*** Entries shown ***

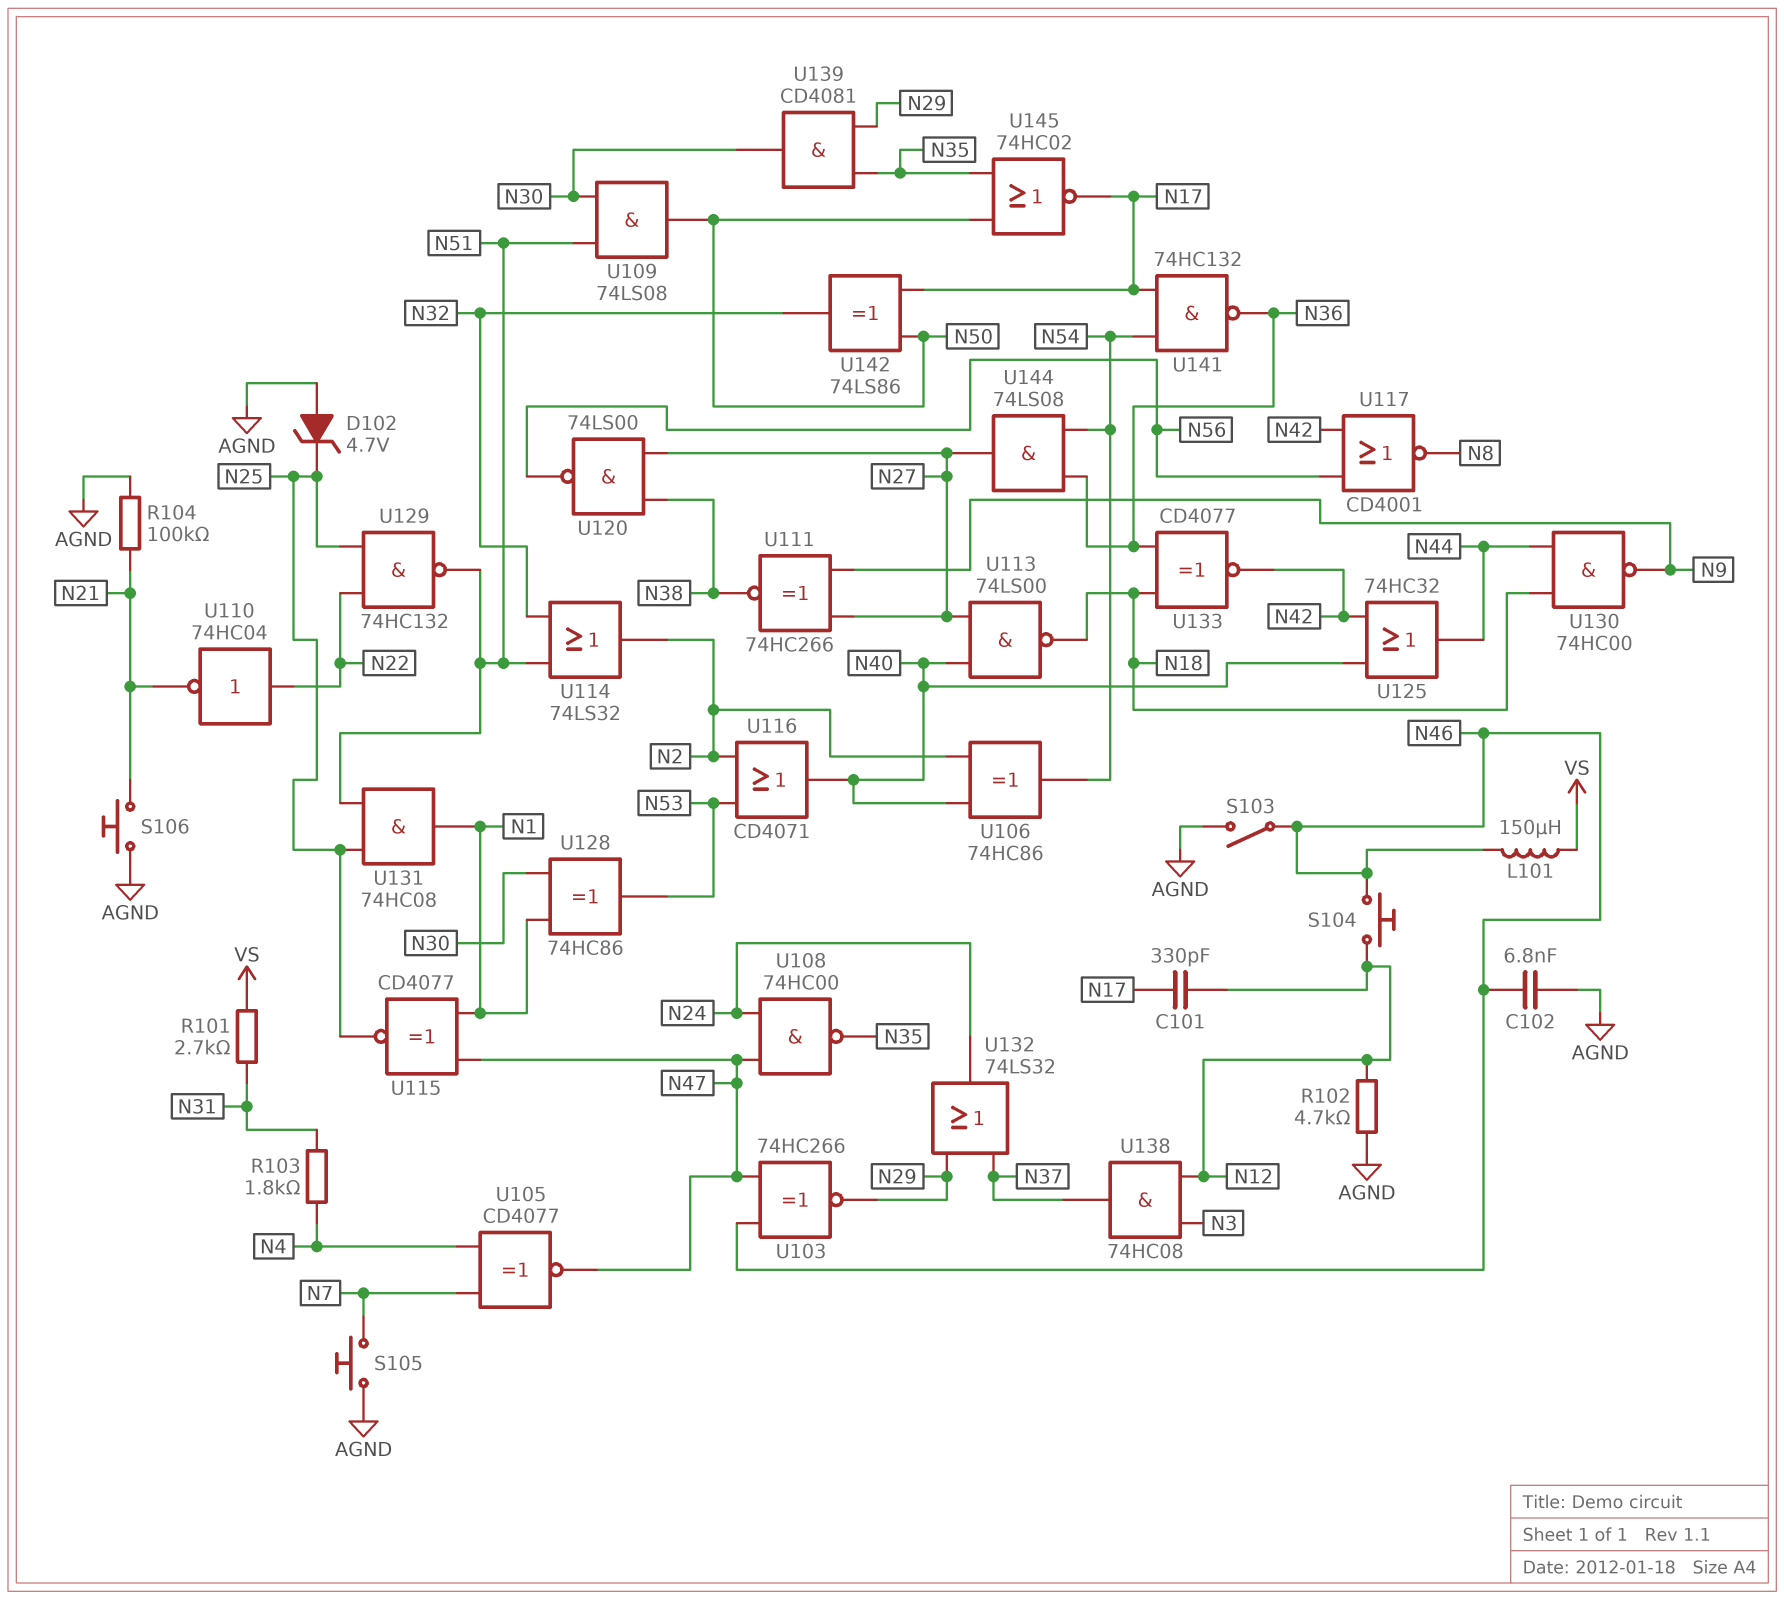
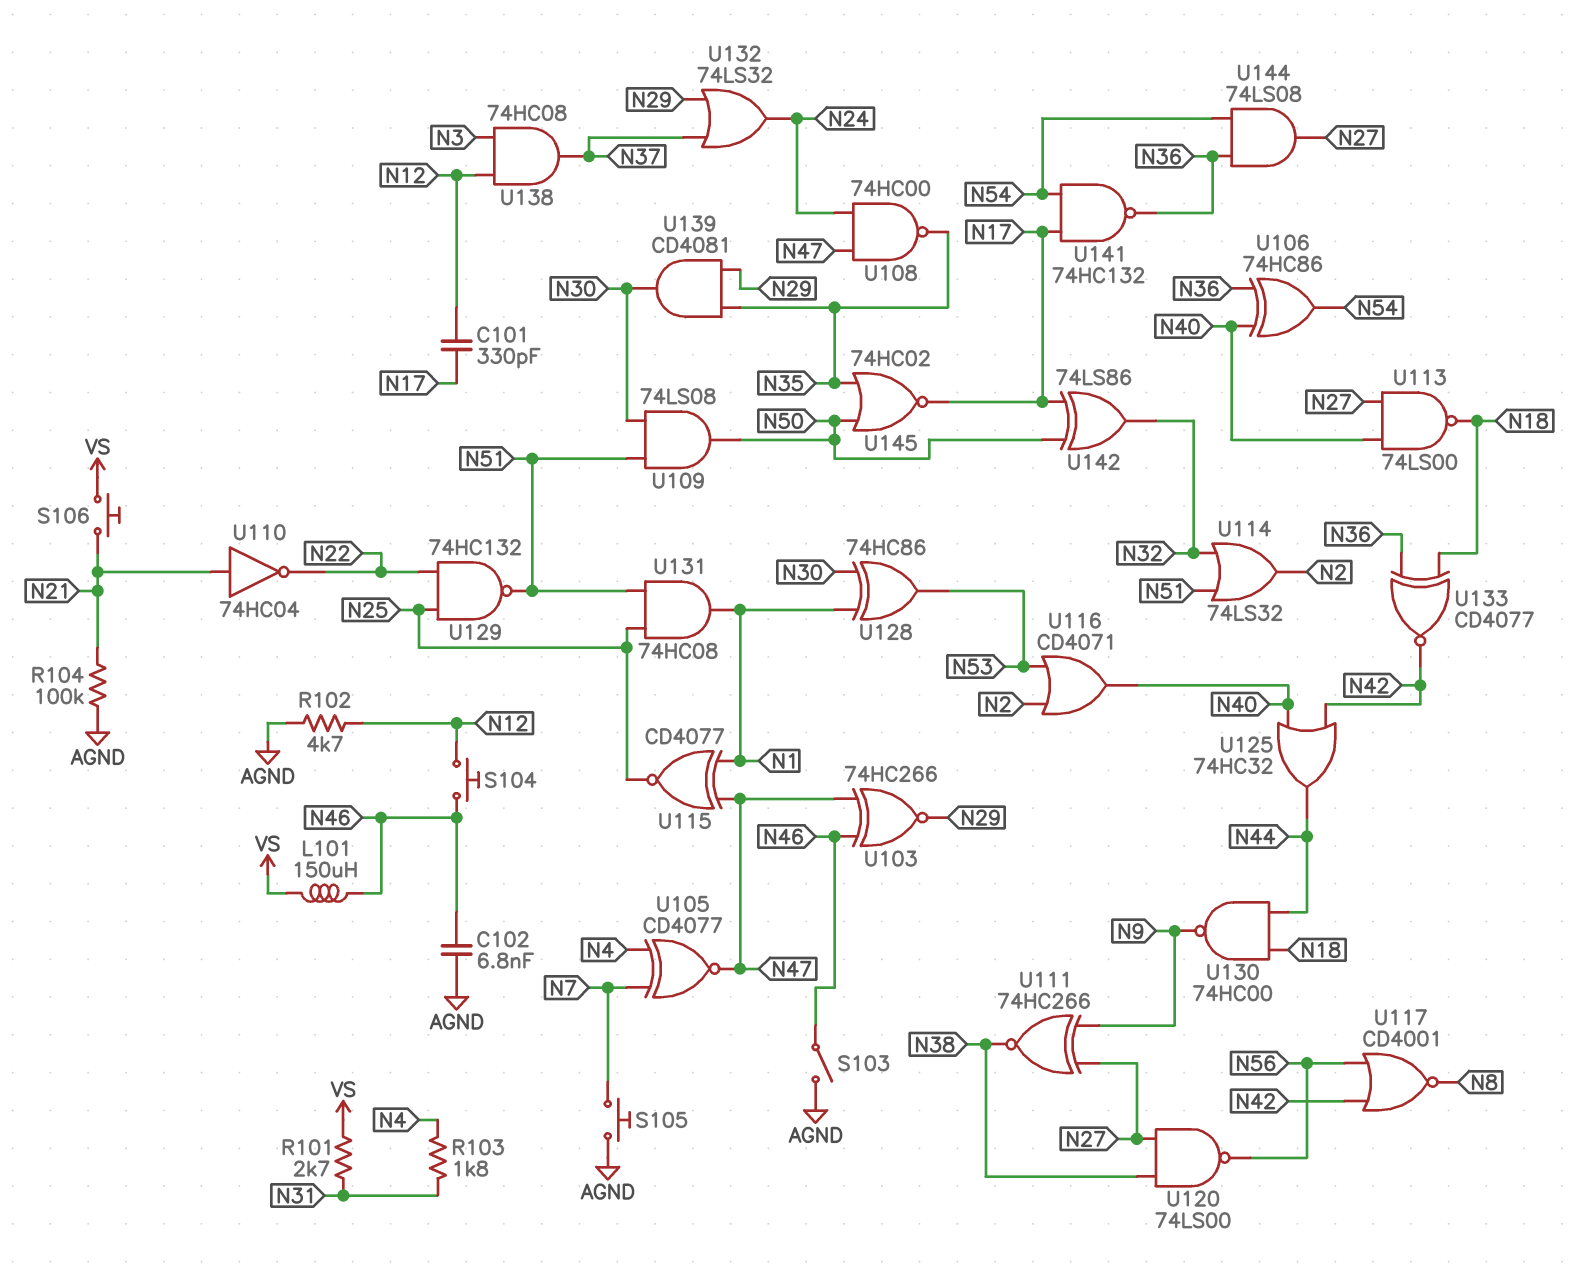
D102: zener 4.7V (A AGND, K N25) -> none
S106: button (AGND, N21) -> button (N21, VS)
U106: XOR 74HC86 (in N2, in N40, out N54) -> XOR 74HC86 (in N36, in N40, out N54)
U110: NOT 74HC04 (in N22, out N21) -> NOT 74HC04 (in N21, out N22)

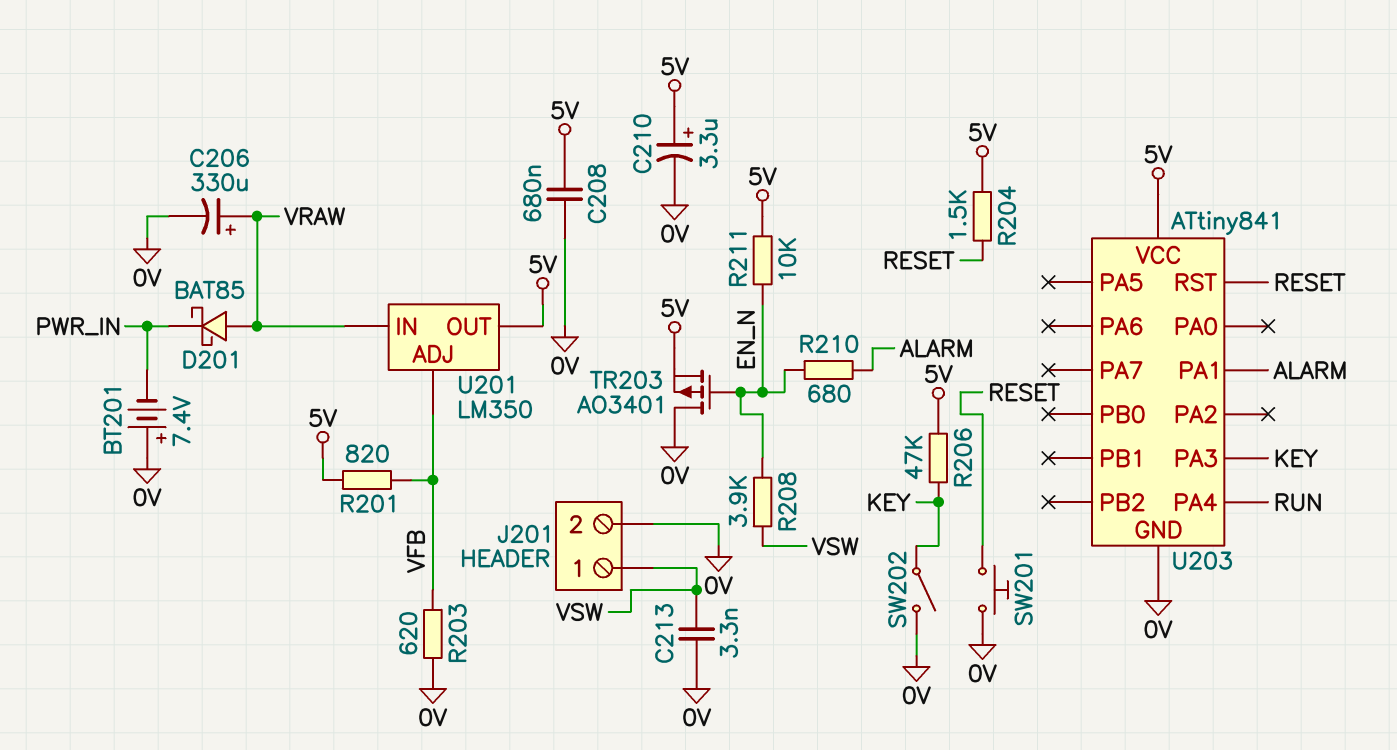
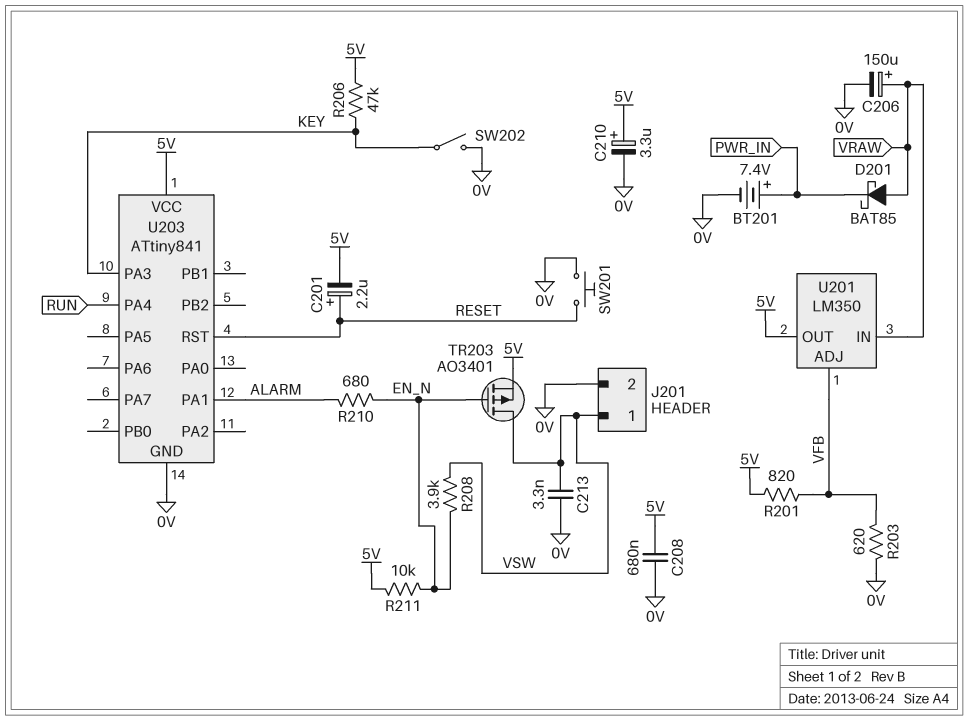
BT201: 7.4V (plus 0V, minus PWR_IN) -> 7.4V (plus PWR_IN, minus 0V)
C201: none -> 2.2uF (plus RESET, minus 5V)
C206: 330uF (plus VRAW, minus 0V) -> 150uF (plus VRAW, minus 0V)
R204: 1.5k (5V, RESET) -> none
TR203: PMOS AO3401 (G EN_N, D 0V, S 5V) -> PMOS AO3401 (G EN_N, D VSW, S 5V)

***

▸ Task statement: Look through the entries for lines containing the word "AGND" and return each one.

▸ Exercise response:
D102: zener 4.7V (A AGND, K N25) -> none
S106: button (AGND, N21) -> button (N21, VS)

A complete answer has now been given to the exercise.